▶ _Exercise details_
Could you output each record below exactly as it stands and leave the pictures out?

▶ _Material provided_
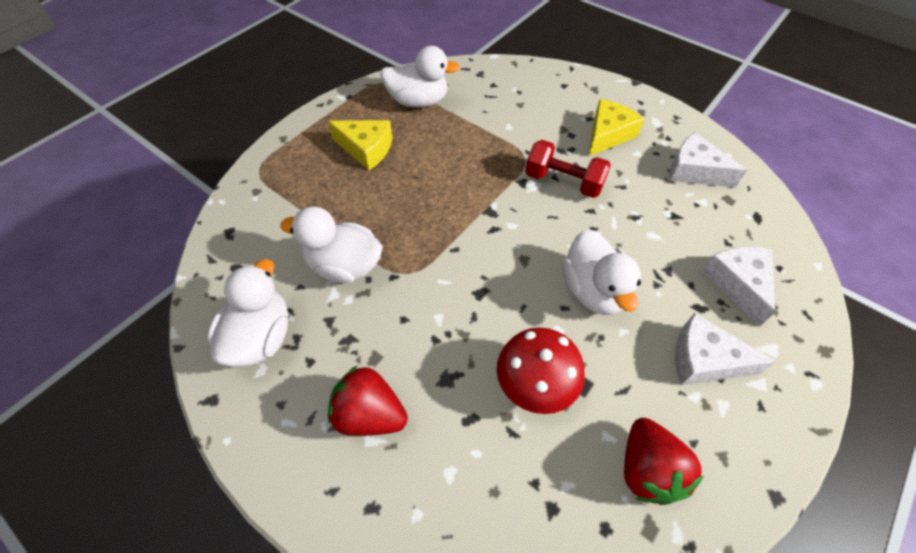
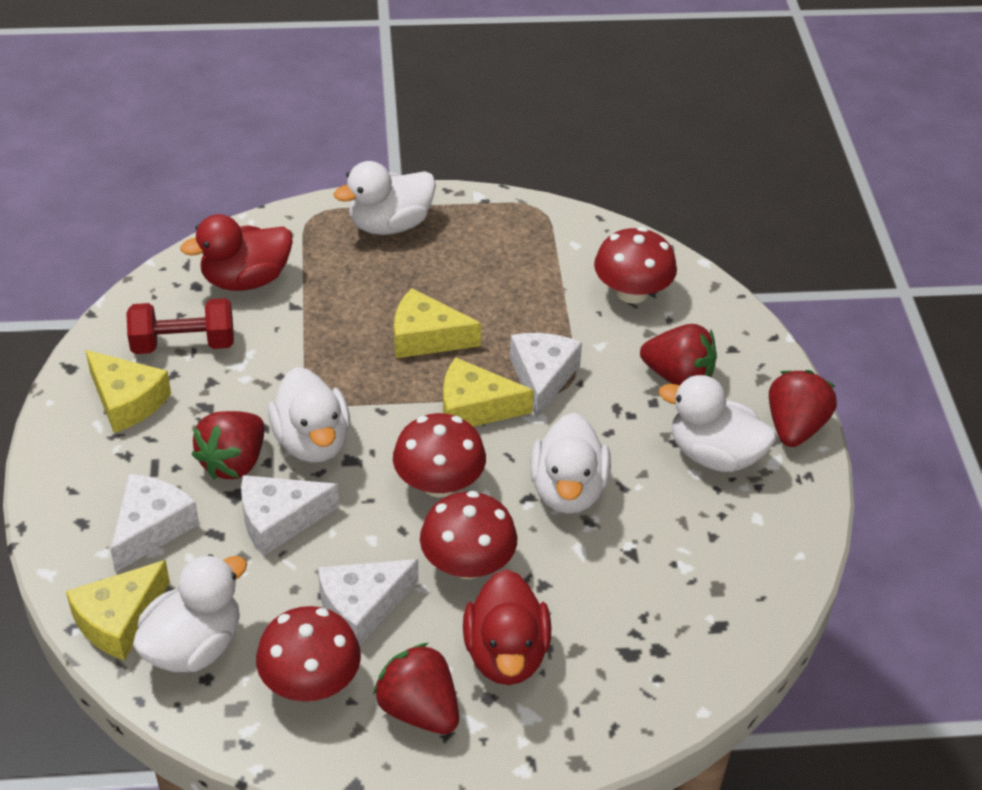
red duck: 0 -> 2
red mushroom: 1 -> 4
red strawberry: 2 -> 4
white cheese: 3 -> 4
white duck: 4 -> 5
yellow cheese: 2 -> 4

▶ _Response to the exercise_
red duck: 0 -> 2
red mushroom: 1 -> 4
red strawberry: 2 -> 4
white cheese: 3 -> 4
white duck: 4 -> 5
yellow cheese: 2 -> 4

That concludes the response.